(Data records)
_ _ _ _ _

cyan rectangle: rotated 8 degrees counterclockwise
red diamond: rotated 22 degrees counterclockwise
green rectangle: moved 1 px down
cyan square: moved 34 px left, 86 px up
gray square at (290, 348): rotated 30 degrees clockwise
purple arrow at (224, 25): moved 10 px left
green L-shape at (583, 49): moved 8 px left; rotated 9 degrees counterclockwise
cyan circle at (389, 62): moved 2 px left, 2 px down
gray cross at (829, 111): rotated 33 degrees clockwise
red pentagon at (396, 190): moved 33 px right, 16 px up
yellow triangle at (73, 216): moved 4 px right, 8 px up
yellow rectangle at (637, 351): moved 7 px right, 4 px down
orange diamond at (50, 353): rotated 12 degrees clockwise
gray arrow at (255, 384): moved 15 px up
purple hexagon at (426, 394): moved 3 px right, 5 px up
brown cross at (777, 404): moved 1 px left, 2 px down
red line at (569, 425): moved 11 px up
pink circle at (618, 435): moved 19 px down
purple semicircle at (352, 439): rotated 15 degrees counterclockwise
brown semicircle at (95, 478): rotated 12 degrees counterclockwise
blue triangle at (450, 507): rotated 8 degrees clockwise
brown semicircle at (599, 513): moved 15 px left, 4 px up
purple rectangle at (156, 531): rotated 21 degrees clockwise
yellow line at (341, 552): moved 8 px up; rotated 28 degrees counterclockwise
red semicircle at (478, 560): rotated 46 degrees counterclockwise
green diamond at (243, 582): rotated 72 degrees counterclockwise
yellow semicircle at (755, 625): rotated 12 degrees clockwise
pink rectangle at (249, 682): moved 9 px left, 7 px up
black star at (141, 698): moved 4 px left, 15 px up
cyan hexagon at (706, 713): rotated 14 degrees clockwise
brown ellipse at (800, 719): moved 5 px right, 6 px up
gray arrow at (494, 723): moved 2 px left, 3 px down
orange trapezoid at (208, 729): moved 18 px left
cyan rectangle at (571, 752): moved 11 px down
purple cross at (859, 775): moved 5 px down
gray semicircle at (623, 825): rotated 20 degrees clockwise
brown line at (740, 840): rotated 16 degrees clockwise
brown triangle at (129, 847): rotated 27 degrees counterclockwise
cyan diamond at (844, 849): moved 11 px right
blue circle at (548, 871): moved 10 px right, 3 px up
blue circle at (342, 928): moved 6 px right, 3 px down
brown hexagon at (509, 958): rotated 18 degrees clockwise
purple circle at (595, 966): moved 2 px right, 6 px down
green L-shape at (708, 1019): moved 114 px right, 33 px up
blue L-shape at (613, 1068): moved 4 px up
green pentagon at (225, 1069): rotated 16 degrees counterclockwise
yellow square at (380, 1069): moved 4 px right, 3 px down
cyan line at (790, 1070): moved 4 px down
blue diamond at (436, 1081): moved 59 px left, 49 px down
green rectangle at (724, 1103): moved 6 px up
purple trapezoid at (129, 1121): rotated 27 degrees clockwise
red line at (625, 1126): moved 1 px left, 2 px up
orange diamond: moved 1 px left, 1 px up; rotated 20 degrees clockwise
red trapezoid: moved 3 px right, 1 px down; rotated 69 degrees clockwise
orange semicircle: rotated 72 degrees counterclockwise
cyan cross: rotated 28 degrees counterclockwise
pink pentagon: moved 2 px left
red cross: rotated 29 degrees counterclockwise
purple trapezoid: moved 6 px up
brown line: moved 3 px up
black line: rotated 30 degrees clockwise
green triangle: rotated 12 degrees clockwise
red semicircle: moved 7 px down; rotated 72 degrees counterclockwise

_ _ _ _ _

Objective: Lay out every line of the listing above as a numbered list, leaving out any blank lines.

Correct response:
1. cyan rectangle: rotated 8 degrees counterclockwise
2. red diamond: rotated 22 degrees counterclockwise
3. green rectangle: moved 1 px down
4. cyan square: moved 34 px left, 86 px up
5. gray square at (290, 348): rotated 30 degrees clockwise
6. purple arrow at (224, 25): moved 10 px left
7. green L-shape at (583, 49): moved 8 px left; rotated 9 degrees counterclockwise
8. cyan circle at (389, 62): moved 2 px left, 2 px down
9. gray cross at (829, 111): rotated 33 degrees clockwise
10. red pentagon at (396, 190): moved 33 px right, 16 px up
11. yellow triangle at (73, 216): moved 4 px right, 8 px up
12. yellow rectangle at (637, 351): moved 7 px right, 4 px down
13. orange diamond at (50, 353): rotated 12 degrees clockwise
14. gray arrow at (255, 384): moved 15 px up
15. purple hexagon at (426, 394): moved 3 px right, 5 px up
16. brown cross at (777, 404): moved 1 px left, 2 px down
17. red line at (569, 425): moved 11 px up
18. pink circle at (618, 435): moved 19 px down
19. purple semicircle at (352, 439): rotated 15 degrees counterclockwise
20. brown semicircle at (95, 478): rotated 12 degrees counterclockwise
21. blue triangle at (450, 507): rotated 8 degrees clockwise
22. brown semicircle at (599, 513): moved 15 px left, 4 px up
23. purple rectangle at (156, 531): rotated 21 degrees clockwise
24. yellow line at (341, 552): moved 8 px up; rotated 28 degrees counterclockwise
25. red semicircle at (478, 560): rotated 46 degrees counterclockwise
26. green diamond at (243, 582): rotated 72 degrees counterclockwise
27. yellow semicircle at (755, 625): rotated 12 degrees clockwise
28. pink rectangle at (249, 682): moved 9 px left, 7 px up
29. black star at (141, 698): moved 4 px left, 15 px up
30. cyan hexagon at (706, 713): rotated 14 degrees clockwise
31. brown ellipse at (800, 719): moved 5 px right, 6 px up
32. gray arrow at (494, 723): moved 2 px left, 3 px down
33. orange trapezoid at (208, 729): moved 18 px left
34. cyan rectangle at (571, 752): moved 11 px down
35. purple cross at (859, 775): moved 5 px down
36. gray semicircle at (623, 825): rotated 20 degrees clockwise
37. brown line at (740, 840): rotated 16 degrees clockwise
38. brown triangle at (129, 847): rotated 27 degrees counterclockwise
39. cyan diamond at (844, 849): moved 11 px right
40. blue circle at (548, 871): moved 10 px right, 3 px up
41. blue circle at (342, 928): moved 6 px right, 3 px down
42. brown hexagon at (509, 958): rotated 18 degrees clockwise
43. purple circle at (595, 966): moved 2 px right, 6 px down
44. green L-shape at (708, 1019): moved 114 px right, 33 px up
45. blue L-shape at (613, 1068): moved 4 px up
46. green pentagon at (225, 1069): rotated 16 degrees counterclockwise
47. yellow square at (380, 1069): moved 4 px right, 3 px down
48. cyan line at (790, 1070): moved 4 px down
49. blue diamond at (436, 1081): moved 59 px left, 49 px down
50. green rectangle at (724, 1103): moved 6 px up
51. purple trapezoid at (129, 1121): rotated 27 degrees clockwise
52. red line at (625, 1126): moved 1 px left, 2 px up
53. orange diamond: moved 1 px left, 1 px up; rotated 20 degrees clockwise
54. red trapezoid: moved 3 px right, 1 px down; rotated 69 degrees clockwise
55. orange semicircle: rotated 72 degrees counterclockwise
56. cyan cross: rotated 28 degrees counterclockwise
57. pink pentagon: moved 2 px left
58. red cross: rotated 29 degrees counterclockwise
59. purple trapezoid: moved 6 px up
60. brown line: moved 3 px up
61. black line: rotated 30 degrees clockwise
62. green triangle: rotated 12 degrees clockwise
63. red semicircle: moved 7 px down; rotated 72 degrees counterclockwise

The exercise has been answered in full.